» **Information supplied**:
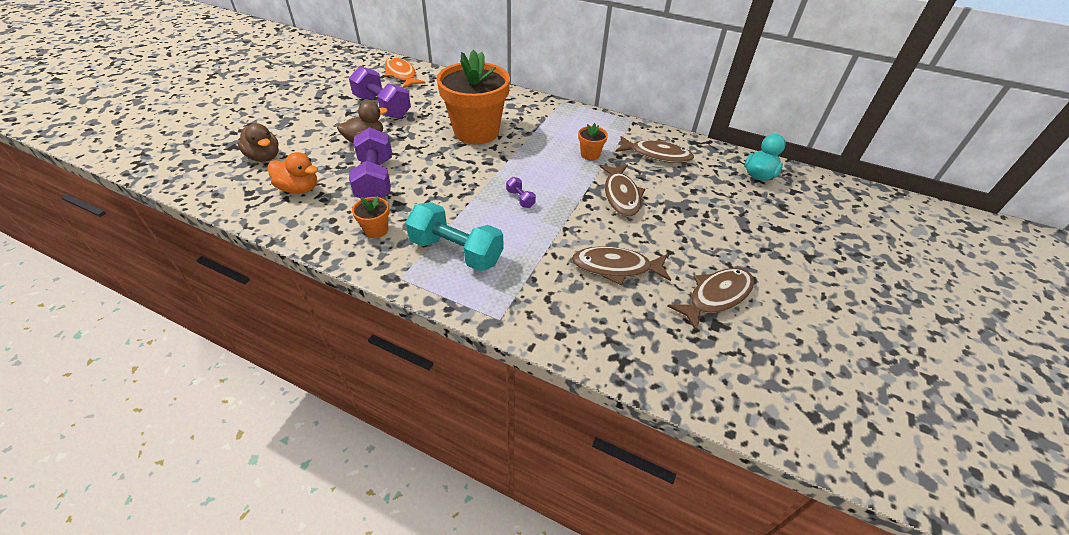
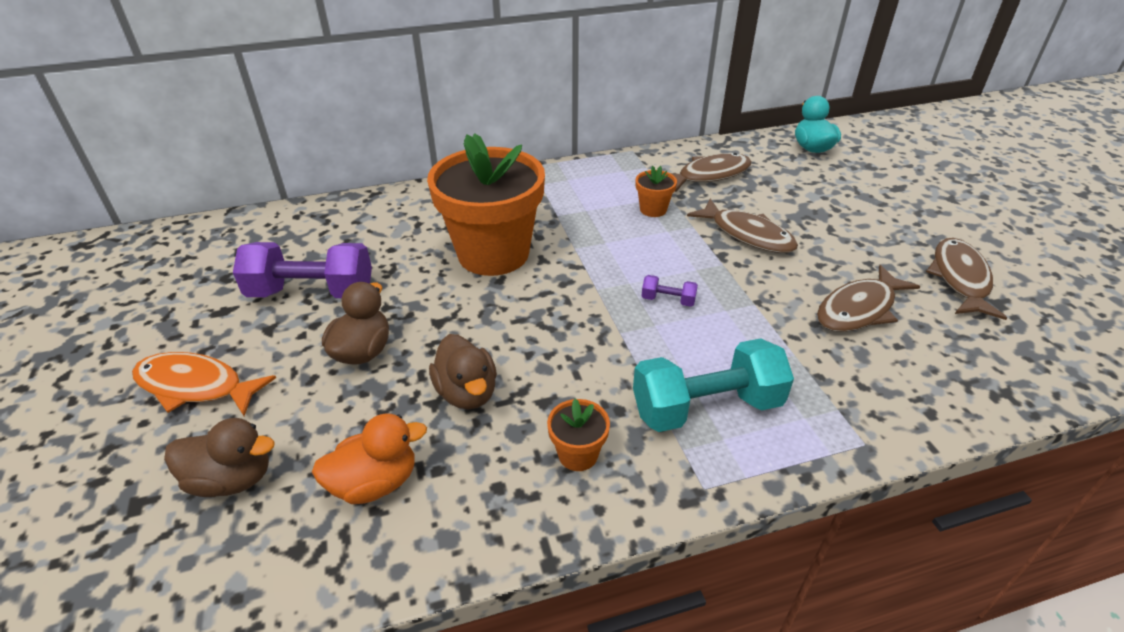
camera: 40 degrees left, 5 degrees down
(375, 180) = (467, 393): purple dumbbell -> brown duck
(401, 74) = (266, 235): orange fish -> orange fish (196, 386)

» **Your assignment**: Line by line, give the material above again exactly, but without any pictures.

» **Answer to the exercise**:
camera: 40 degrees left, 5 degrees down
(375, 180) = (467, 393): purple dumbbell -> brown duck
(401, 74) = (266, 235): orange fish -> orange fish (196, 386)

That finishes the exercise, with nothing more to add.